## WHAT YOU HAVE TO DO
Recast the lines of these records as a JSON list of strings, one string per line, with blank lines left out.

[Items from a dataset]

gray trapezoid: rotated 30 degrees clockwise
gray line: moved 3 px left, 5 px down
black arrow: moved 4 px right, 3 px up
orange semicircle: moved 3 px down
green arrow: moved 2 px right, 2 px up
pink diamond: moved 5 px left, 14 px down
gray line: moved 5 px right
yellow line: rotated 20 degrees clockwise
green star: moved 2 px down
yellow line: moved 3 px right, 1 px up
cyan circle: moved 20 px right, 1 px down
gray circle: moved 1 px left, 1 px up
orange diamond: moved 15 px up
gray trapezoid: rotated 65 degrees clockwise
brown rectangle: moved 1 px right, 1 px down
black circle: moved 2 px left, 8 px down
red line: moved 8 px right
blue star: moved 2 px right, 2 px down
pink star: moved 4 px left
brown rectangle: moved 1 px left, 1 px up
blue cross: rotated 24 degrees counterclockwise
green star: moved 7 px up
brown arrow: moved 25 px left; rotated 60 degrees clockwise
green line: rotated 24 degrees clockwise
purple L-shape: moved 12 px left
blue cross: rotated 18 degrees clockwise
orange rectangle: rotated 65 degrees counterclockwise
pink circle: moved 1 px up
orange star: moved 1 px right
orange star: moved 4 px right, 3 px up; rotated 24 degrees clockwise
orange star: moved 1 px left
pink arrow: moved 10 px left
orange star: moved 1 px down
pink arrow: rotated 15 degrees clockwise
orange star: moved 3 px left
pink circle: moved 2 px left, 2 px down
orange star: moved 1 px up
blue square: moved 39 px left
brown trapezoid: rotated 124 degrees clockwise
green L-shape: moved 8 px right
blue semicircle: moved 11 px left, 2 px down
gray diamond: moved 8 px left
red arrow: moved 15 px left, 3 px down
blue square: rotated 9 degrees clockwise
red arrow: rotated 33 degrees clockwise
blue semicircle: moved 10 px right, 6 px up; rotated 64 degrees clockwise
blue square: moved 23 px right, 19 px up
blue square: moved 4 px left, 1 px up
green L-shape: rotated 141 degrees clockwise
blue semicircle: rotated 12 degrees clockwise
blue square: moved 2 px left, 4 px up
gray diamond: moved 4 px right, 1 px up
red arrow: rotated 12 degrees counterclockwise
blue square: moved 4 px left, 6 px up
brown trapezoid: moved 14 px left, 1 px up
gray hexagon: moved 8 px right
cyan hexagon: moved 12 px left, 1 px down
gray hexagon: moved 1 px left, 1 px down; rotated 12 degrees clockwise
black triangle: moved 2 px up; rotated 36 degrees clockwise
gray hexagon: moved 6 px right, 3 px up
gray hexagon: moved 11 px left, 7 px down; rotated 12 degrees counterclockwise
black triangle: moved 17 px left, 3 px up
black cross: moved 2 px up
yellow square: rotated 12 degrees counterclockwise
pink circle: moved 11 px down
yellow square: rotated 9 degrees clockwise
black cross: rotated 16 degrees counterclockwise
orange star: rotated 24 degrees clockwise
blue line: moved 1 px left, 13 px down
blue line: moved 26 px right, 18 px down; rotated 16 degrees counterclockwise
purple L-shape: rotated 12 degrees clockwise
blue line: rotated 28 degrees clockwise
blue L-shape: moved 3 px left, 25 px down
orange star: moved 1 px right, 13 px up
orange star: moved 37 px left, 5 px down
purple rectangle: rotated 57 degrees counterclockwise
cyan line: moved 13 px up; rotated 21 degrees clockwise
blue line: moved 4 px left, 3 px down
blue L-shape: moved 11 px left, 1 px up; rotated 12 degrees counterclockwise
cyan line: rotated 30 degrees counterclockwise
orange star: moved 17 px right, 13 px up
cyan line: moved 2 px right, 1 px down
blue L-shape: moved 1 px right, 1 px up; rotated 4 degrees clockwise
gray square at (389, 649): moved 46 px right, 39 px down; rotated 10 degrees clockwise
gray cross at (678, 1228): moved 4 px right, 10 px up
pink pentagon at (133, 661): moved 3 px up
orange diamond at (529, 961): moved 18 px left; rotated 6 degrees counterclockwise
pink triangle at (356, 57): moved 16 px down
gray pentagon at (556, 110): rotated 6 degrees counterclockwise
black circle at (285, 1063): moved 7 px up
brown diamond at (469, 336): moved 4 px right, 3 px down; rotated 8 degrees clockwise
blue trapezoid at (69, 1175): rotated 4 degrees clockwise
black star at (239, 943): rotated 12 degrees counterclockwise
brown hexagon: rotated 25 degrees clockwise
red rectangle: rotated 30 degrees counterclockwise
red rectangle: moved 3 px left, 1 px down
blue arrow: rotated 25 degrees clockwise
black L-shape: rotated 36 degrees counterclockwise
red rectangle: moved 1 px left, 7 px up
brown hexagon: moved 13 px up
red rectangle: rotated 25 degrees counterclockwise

## FULL RESPONSE
[
  "gray trapezoid: rotated 30 degrees clockwise",
  "gray line: moved 3 px left, 5 px down",
  "black arrow: moved 4 px right, 3 px up",
  "orange semicircle: moved 3 px down",
  "green arrow: moved 2 px right, 2 px up",
  "pink diamond: moved 5 px left, 14 px down",
  "gray line: moved 5 px right",
  "yellow line: rotated 20 degrees clockwise",
  "green star: moved 2 px down",
  "yellow line: moved 3 px right, 1 px up",
  "cyan circle: moved 20 px right, 1 px down",
  "gray circle: moved 1 px left, 1 px up",
  "orange diamond: moved 15 px up",
  "gray trapezoid: rotated 65 degrees clockwise",
  "brown rectangle: moved 1 px right, 1 px down",
  "black circle: moved 2 px left, 8 px down",
  "red line: moved 8 px right",
  "blue star: moved 2 px right, 2 px down",
  "pink star: moved 4 px left",
  "brown rectangle: moved 1 px left, 1 px up",
  "blue cross: rotated 24 degrees counterclockwise",
  "green star: moved 7 px up",
  "brown arrow: moved 25 px left; rotated 60 degrees clockwise",
  "green line: rotated 24 degrees clockwise",
  "purple L-shape: moved 12 px left",
  "blue cross: rotated 18 degrees clockwise",
  "orange rectangle: rotated 65 degrees counterclockwise",
  "pink circle: moved 1 px up",
  "orange star: moved 1 px right",
  "orange star: moved 4 px right, 3 px up; rotated 24 degrees clockwise",
  "orange star: moved 1 px left",
  "pink arrow: moved 10 px left",
  "orange star: moved 1 px down",
  "pink arrow: rotated 15 degrees clockwise",
  "orange star: moved 3 px left",
  "pink circle: moved 2 px left, 2 px down",
  "orange star: moved 1 px up",
  "blue square: moved 39 px left",
  "brown trapezoid: rotated 124 degrees clockwise",
  "green L-shape: moved 8 px right",
  "blue semicircle: moved 11 px left, 2 px down",
  "gray diamond: moved 8 px left",
  "red arrow: moved 15 px left, 3 px down",
  "blue square: rotated 9 degrees clockwise",
  "red arrow: rotated 33 degrees clockwise",
  "blue semicircle: moved 10 px right, 6 px up; rotated 64 degrees clockwise",
  "blue square: moved 23 px right, 19 px up",
  "blue square: moved 4 px left, 1 px up",
  "green L-shape: rotated 141 degrees clockwise",
  "blue semicircle: rotated 12 degrees clockwise",
  "blue square: moved 2 px left, 4 px up",
  "gray diamond: moved 4 px right, 1 px up",
  "red arrow: rotated 12 degrees counterclockwise",
  "blue square: moved 4 px left, 6 px up",
  "brown trapezoid: moved 14 px left, 1 px up",
  "gray hexagon: moved 8 px right",
  "cyan hexagon: moved 12 px left, 1 px down",
  "gray hexagon: moved 1 px left, 1 px down; rotated 12 degrees clockwise",
  "black triangle: moved 2 px up; rotated 36 degrees clockwise",
  "gray hexagon: moved 6 px right, 3 px up",
  "gray hexagon: moved 11 px left, 7 px down; rotated 12 degrees counterclockwise",
  "black triangle: moved 17 px left, 3 px up",
  "black cross: moved 2 px up",
  "yellow square: rotated 12 degrees counterclockwise",
  "pink circle: moved 11 px down",
  "yellow square: rotated 9 degrees clockwise",
  "black cross: rotated 16 degrees counterclockwise",
  "orange star: rotated 24 degrees clockwise",
  "blue line: moved 1 px left, 13 px down",
  "blue line: moved 26 px right, 18 px down; rotated 16 degrees counterclockwise",
  "purple L-shape: rotated 12 degrees clockwise",
  "blue line: rotated 28 degrees clockwise",
  "blue L-shape: moved 3 px left, 25 px down",
  "orange star: moved 1 px right, 13 px up",
  "orange star: moved 37 px left, 5 px down",
  "purple rectangle: rotated 57 degrees counterclockwise",
  "cyan line: moved 13 px up; rotated 21 degrees clockwise",
  "blue line: moved 4 px left, 3 px down",
  "blue L-shape: moved 11 px left, 1 px up; rotated 12 degrees counterclockwise",
  "cyan line: rotated 30 degrees counterclockwise",
  "orange star: moved 17 px right, 13 px up",
  "cyan line: moved 2 px right, 1 px down",
  "blue L-shape: moved 1 px right, 1 px up; rotated 4 degrees clockwise",
  "gray square at (389, 649): moved 46 px right, 39 px down; rotated 10 degrees clockwise",
  "gray cross at (678, 1228): moved 4 px right, 10 px up",
  "pink pentagon at (133, 661): moved 3 px up",
  "orange diamond at (529, 961): moved 18 px left; rotated 6 degrees counterclockwise",
  "pink triangle at (356, 57): moved 16 px down",
  "gray pentagon at (556, 110): rotated 6 degrees counterclockwise",
  "black circle at (285, 1063): moved 7 px up",
  "brown diamond at (469, 336): moved 4 px right, 3 px down; rotated 8 degrees clockwise",
  "blue trapezoid at (69, 1175): rotated 4 degrees clockwise",
  "black star at (239, 943): rotated 12 degrees counterclockwise",
  "brown hexagon: rotated 25 degrees clockwise",
  "red rectangle: rotated 30 degrees counterclockwise",
  "red rectangle: moved 3 px left, 1 px down",
  "blue arrow: rotated 25 degrees clockwise",
  "black L-shape: rotated 36 degrees counterclockwise",
  "red rectangle: moved 1 px left, 7 px up",
  "brown hexagon: moved 13 px up",
  "red rectangle: rotated 25 degrees counterclockwise"
]